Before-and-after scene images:
****************************************

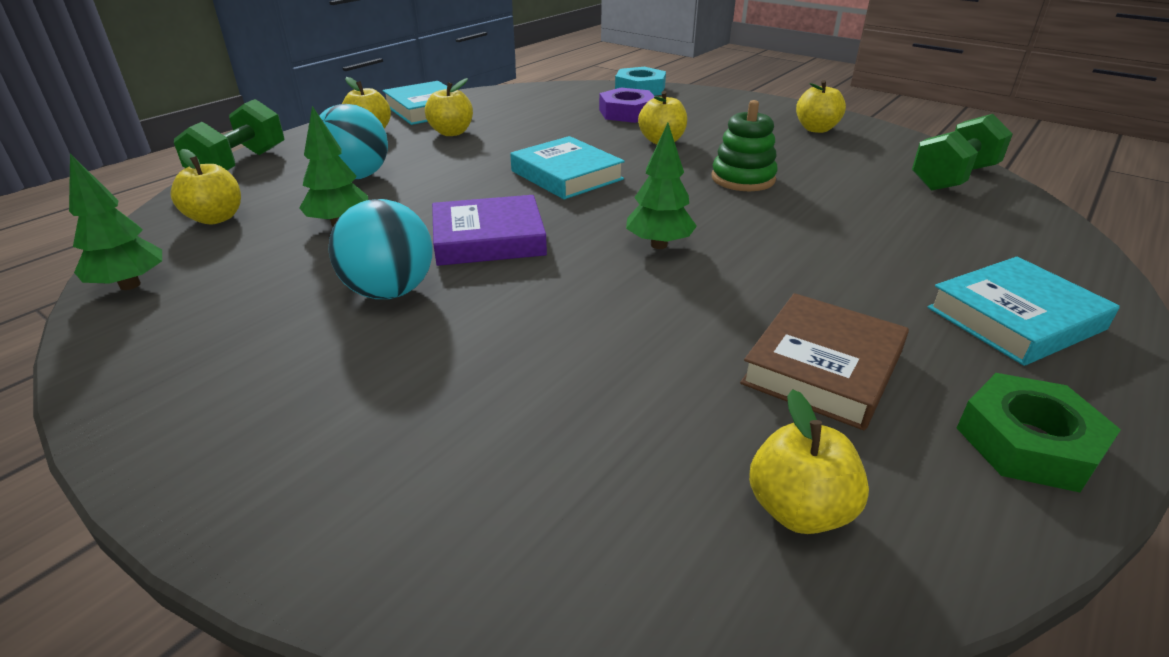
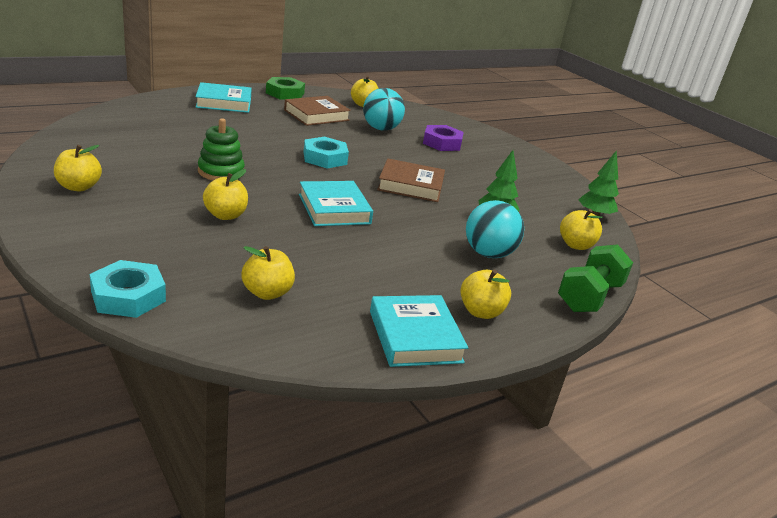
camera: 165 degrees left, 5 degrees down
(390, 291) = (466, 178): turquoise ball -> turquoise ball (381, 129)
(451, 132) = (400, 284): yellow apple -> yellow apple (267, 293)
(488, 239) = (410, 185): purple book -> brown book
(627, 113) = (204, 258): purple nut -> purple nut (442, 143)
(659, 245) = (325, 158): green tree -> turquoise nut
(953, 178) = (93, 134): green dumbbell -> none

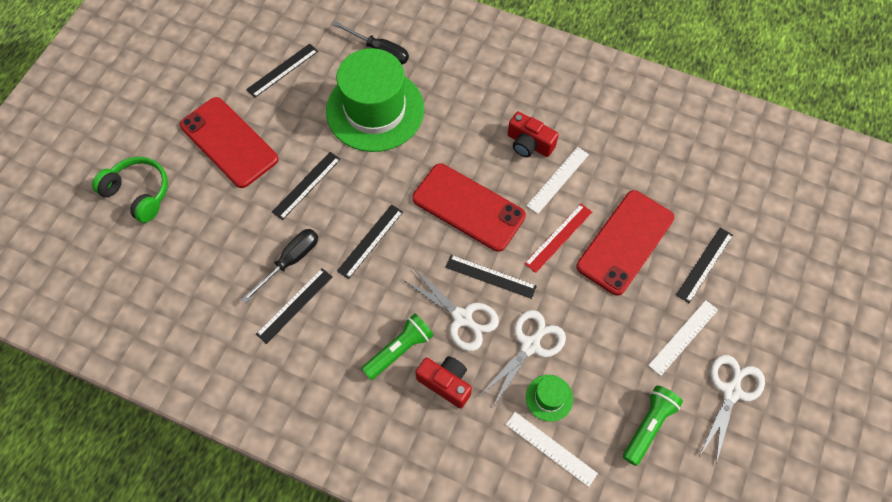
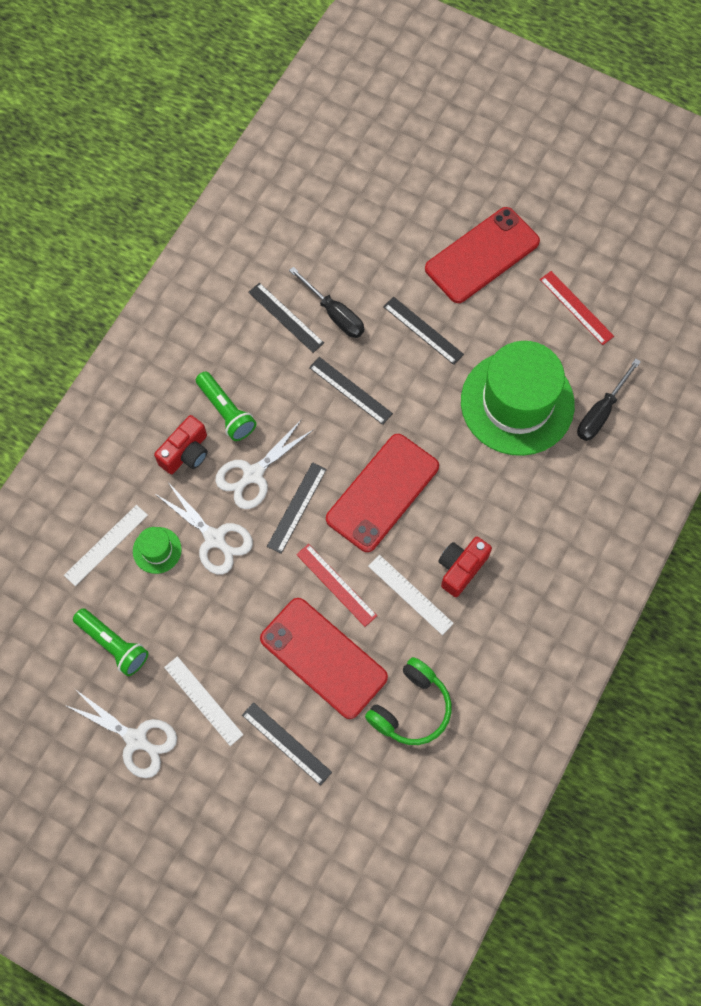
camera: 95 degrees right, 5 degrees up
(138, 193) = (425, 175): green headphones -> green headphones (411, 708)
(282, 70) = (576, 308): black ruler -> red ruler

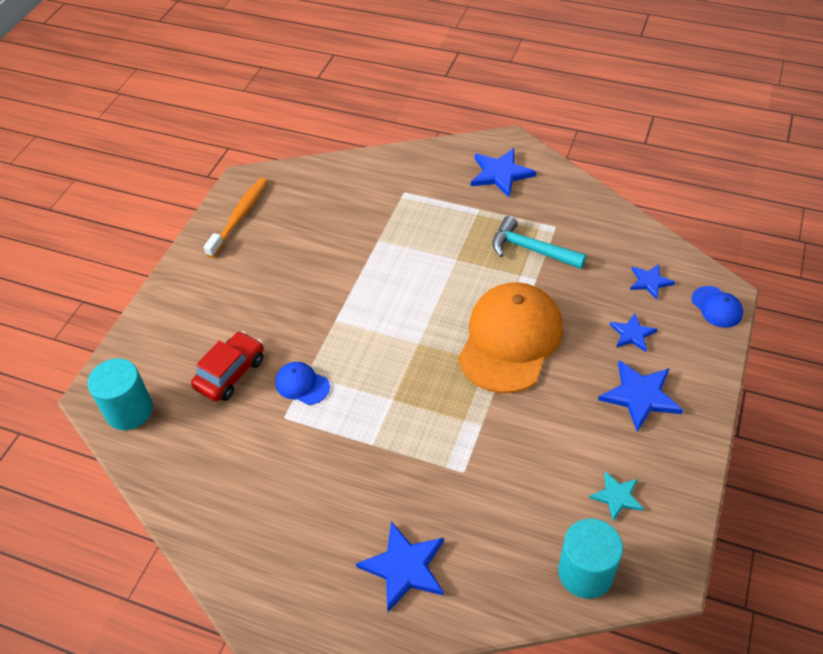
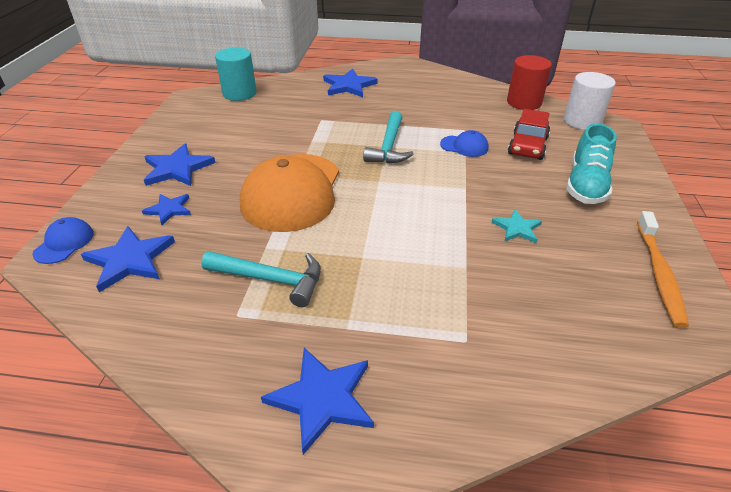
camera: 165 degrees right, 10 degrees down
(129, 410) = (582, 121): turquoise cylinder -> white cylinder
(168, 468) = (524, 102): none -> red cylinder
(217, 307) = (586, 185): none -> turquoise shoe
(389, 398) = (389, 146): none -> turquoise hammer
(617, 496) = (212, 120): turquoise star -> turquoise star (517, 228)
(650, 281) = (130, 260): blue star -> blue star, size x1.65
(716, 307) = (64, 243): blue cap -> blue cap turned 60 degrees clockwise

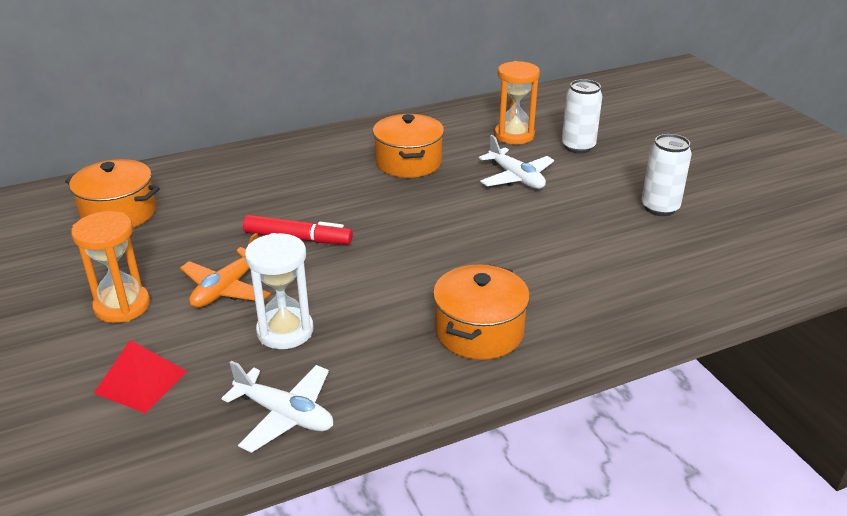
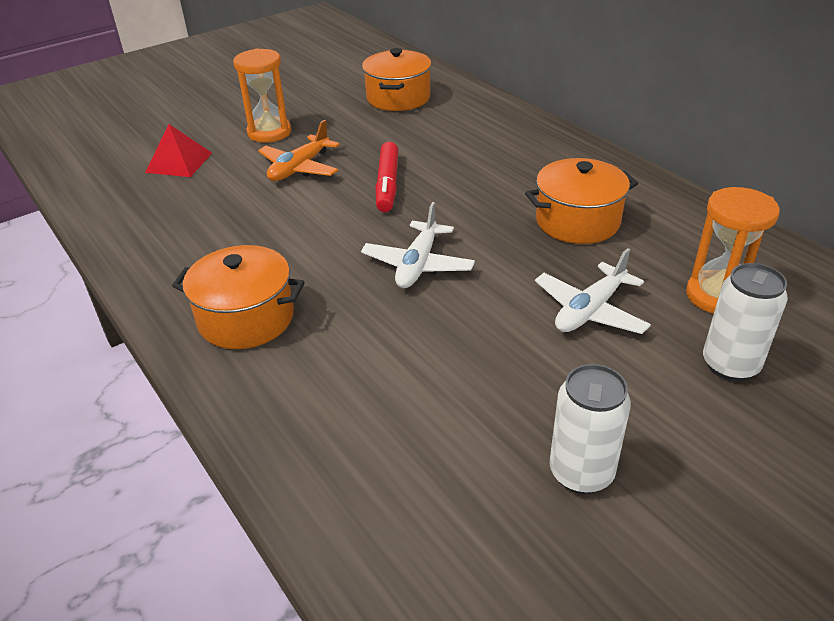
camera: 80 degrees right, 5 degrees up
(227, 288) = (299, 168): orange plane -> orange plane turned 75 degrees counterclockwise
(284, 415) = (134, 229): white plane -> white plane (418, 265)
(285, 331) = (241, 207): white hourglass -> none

****************************************

ACTIVITY: All that belongs in the answer is the lines from the line with "(168, 468) = (524, 102): none -> red cylinder" through the closing line of the entries, inclusive, transcribed exactly and free of pictures.

EXERCISE OUTPUT:
(168, 468) = (524, 102): none -> red cylinder
(217, 307) = (586, 185): none -> turquoise shoe
(389, 398) = (389, 146): none -> turquoise hammer
(617, 496) = (212, 120): turquoise star -> turquoise star (517, 228)
(650, 281) = (130, 260): blue star -> blue star, size x1.65
(716, 307) = (64, 243): blue cap -> blue cap turned 60 degrees clockwise

camera: 80 degrees right, 5 degrees up
(227, 288) = (299, 168): orange plane -> orange plane turned 75 degrees counterclockwise
(284, 415) = (134, 229): white plane -> white plane (418, 265)
(285, 331) = (241, 207): white hourglass -> none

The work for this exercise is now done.